What to produce:
Within the material below, locate the line with "cyan triangle: (53, 53)" and the line with "red L-shape: (142, 391)", then return those two lines and all lines between them, exactly as written.

Available records:
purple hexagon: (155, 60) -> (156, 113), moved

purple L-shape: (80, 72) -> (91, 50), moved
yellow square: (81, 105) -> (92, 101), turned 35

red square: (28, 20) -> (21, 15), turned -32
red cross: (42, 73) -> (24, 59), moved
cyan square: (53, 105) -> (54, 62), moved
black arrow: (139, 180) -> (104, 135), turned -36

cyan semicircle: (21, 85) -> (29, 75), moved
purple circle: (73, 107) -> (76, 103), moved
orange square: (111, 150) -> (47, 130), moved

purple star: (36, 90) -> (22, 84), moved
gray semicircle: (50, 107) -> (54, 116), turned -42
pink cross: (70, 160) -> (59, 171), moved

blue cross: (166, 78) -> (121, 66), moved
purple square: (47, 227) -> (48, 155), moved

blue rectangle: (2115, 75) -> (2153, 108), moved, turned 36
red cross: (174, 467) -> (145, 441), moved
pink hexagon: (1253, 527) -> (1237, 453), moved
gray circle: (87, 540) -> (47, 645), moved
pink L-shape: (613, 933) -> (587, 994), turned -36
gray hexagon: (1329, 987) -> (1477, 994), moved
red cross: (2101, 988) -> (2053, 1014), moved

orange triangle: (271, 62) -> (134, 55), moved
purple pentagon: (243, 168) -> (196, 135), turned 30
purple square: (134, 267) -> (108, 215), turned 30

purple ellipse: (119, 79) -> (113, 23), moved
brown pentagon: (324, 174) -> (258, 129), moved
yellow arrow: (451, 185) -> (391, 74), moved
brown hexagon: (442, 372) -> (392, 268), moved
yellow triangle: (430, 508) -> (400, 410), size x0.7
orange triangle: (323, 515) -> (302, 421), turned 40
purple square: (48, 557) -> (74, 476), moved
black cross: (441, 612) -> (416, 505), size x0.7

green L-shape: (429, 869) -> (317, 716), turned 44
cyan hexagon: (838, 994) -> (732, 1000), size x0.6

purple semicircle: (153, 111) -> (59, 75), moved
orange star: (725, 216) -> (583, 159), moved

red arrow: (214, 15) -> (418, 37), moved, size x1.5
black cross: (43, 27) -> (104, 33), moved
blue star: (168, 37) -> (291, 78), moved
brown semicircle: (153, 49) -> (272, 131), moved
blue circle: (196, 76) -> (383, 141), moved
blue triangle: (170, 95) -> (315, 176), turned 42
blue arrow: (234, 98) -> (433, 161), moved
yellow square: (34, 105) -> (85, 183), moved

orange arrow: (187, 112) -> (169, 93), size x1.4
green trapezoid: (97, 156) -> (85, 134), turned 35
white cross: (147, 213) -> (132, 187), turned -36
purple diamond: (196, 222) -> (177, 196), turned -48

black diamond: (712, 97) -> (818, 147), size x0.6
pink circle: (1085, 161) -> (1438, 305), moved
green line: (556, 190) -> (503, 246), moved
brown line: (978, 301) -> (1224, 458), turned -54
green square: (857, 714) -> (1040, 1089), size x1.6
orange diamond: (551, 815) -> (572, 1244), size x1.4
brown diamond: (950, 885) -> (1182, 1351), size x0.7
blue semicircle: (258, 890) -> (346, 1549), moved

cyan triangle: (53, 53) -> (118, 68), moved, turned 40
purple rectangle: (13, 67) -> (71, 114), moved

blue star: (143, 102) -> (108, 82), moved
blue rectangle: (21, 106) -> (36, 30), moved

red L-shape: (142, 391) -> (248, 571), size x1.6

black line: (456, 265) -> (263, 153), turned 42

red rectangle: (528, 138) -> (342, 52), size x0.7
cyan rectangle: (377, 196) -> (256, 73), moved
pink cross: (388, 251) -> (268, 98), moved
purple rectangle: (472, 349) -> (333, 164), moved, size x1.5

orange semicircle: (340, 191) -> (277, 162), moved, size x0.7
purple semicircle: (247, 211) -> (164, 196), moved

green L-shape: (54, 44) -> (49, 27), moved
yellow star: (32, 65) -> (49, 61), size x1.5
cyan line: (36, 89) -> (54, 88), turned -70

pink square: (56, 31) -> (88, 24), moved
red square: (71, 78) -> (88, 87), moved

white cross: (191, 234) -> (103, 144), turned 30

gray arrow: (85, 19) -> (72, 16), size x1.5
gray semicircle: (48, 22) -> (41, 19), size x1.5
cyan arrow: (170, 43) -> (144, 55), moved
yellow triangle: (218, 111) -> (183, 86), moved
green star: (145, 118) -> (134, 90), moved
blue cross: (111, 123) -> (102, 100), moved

Response:
cyan triangle: (53, 53) -> (118, 68), moved, turned 40
purple rectangle: (13, 67) -> (71, 114), moved

blue star: (143, 102) -> (108, 82), moved
blue rectangle: (21, 106) -> (36, 30), moved

red L-shape: (142, 391) -> (248, 571), size x1.6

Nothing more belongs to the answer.